## Supplied material:
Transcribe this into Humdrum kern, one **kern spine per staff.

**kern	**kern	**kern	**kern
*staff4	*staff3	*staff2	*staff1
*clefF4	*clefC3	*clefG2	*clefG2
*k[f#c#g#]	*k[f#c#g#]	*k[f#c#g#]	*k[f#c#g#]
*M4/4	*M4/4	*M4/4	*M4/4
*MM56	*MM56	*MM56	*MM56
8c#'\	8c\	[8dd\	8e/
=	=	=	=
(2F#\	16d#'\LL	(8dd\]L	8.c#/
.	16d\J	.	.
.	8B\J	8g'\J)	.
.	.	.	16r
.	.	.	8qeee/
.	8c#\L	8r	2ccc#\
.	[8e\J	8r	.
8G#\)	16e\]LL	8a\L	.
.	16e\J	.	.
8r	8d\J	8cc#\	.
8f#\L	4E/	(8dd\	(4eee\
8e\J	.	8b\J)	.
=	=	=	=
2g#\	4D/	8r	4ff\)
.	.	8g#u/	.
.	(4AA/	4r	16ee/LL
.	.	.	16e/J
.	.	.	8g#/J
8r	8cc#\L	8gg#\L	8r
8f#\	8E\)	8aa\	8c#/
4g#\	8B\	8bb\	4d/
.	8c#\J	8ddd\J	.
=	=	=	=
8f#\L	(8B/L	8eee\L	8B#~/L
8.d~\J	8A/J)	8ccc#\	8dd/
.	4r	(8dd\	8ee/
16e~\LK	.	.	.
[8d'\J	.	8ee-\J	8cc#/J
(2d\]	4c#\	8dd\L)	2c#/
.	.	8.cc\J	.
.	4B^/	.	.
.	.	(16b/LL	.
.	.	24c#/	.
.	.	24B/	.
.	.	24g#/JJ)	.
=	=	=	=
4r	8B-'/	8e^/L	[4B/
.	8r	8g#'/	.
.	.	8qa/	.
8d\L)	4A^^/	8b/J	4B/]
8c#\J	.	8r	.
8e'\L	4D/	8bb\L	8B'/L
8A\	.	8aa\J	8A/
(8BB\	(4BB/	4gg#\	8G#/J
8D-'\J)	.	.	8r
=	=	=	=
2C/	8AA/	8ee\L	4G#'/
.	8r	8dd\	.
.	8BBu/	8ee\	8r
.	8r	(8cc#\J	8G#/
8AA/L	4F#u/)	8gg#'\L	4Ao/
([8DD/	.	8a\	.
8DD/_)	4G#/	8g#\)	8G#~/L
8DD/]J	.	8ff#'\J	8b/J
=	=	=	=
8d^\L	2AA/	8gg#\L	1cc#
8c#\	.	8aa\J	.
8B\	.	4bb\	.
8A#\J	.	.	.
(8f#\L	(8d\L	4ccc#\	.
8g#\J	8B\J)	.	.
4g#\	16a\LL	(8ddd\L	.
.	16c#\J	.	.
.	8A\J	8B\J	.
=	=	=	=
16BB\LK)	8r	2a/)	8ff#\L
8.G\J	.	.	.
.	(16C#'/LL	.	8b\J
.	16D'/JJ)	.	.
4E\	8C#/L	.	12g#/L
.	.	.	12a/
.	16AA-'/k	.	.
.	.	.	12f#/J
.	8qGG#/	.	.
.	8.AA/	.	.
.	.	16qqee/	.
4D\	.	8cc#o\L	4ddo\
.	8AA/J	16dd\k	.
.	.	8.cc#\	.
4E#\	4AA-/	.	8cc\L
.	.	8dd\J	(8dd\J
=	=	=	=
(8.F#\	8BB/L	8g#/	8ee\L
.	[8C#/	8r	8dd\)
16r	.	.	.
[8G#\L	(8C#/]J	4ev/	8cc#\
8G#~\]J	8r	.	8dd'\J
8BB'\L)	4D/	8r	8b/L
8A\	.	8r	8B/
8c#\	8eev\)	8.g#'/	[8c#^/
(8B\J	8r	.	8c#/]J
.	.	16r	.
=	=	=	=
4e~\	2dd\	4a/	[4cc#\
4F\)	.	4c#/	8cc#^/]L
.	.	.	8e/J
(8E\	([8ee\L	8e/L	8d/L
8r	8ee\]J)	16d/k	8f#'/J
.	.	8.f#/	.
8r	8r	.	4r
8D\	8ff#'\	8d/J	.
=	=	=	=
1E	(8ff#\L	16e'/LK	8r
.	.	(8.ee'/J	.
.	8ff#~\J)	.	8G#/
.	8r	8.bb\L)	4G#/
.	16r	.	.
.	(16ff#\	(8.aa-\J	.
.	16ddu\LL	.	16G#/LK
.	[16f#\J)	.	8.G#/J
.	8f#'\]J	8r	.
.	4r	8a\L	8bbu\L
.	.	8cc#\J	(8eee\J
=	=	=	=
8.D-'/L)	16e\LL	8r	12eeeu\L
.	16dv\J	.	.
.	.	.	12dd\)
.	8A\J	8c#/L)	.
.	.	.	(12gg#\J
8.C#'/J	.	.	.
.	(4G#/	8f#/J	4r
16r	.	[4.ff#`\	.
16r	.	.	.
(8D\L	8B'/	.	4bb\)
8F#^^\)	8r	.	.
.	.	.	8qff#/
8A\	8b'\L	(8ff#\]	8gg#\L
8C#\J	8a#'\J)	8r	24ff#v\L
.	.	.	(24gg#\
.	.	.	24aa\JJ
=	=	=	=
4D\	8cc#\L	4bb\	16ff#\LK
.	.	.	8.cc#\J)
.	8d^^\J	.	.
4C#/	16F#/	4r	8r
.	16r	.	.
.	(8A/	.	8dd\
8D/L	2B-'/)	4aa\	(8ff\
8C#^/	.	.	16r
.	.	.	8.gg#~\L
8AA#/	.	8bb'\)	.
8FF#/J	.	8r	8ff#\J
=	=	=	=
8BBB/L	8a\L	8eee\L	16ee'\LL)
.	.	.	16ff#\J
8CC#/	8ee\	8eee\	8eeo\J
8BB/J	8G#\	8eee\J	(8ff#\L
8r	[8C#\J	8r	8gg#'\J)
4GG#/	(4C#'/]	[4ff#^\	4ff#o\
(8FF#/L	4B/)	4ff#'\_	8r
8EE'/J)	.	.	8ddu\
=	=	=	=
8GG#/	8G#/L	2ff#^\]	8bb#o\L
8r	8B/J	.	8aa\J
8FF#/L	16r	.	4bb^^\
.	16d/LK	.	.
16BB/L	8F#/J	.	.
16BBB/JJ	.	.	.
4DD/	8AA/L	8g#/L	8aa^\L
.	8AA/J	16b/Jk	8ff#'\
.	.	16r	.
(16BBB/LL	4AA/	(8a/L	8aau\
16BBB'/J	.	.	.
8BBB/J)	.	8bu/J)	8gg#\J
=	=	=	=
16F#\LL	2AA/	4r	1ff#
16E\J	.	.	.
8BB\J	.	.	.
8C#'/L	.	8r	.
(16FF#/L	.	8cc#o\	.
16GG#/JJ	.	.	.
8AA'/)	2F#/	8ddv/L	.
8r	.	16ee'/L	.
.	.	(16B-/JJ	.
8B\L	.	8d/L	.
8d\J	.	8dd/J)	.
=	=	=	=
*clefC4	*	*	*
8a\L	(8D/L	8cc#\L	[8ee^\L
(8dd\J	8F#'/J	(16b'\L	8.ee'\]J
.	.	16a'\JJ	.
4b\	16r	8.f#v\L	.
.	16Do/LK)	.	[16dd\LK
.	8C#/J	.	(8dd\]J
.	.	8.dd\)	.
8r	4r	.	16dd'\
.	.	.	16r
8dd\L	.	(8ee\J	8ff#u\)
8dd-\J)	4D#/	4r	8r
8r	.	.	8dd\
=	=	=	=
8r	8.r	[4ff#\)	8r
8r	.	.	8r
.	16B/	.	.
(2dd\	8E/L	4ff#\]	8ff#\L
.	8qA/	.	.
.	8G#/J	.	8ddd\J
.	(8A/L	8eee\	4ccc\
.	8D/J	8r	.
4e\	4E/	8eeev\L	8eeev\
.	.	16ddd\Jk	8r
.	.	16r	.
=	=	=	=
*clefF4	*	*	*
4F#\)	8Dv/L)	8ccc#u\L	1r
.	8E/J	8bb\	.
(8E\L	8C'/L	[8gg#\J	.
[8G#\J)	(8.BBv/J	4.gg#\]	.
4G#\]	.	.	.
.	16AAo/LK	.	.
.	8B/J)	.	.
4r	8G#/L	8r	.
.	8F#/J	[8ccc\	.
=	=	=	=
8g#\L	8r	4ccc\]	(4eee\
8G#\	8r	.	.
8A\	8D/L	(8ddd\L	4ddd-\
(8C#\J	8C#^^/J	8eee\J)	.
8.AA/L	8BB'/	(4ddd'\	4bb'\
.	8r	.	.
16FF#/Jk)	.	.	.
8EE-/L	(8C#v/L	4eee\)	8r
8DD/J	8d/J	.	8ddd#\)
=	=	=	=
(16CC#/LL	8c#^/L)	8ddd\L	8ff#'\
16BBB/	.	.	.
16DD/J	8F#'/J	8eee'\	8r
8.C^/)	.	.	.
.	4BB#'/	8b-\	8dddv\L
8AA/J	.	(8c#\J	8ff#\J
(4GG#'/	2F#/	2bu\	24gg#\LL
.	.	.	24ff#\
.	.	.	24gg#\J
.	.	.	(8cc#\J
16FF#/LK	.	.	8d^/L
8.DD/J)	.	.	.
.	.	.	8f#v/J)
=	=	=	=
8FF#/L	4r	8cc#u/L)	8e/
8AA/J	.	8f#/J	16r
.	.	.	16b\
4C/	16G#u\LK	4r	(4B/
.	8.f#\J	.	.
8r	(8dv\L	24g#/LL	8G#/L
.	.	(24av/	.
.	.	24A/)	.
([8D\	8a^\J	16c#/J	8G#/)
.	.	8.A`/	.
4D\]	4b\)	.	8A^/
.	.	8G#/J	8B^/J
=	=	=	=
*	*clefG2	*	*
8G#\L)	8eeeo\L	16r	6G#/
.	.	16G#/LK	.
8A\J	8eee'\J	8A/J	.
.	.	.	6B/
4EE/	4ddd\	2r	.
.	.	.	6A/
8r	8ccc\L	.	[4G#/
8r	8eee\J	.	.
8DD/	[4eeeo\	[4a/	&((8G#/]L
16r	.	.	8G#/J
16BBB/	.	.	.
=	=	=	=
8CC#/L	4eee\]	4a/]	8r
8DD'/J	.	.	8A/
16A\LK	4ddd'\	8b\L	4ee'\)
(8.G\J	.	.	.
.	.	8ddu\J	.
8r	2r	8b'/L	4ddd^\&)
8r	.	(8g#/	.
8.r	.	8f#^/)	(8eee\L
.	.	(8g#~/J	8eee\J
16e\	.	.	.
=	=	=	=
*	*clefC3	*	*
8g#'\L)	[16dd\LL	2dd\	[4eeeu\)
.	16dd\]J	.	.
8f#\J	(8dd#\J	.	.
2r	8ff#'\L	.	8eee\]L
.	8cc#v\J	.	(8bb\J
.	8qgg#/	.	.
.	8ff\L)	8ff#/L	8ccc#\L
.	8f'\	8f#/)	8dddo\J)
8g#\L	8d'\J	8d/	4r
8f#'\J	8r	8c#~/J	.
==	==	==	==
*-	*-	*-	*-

## Stated problem:
Locate every line in the items above that contains the string "kern", and copy each of those lines out in full.

## Result for this task:
Transcribe this into Humdrum kern, one **kern spine per staff.
**kern	**kern	**kern	**kern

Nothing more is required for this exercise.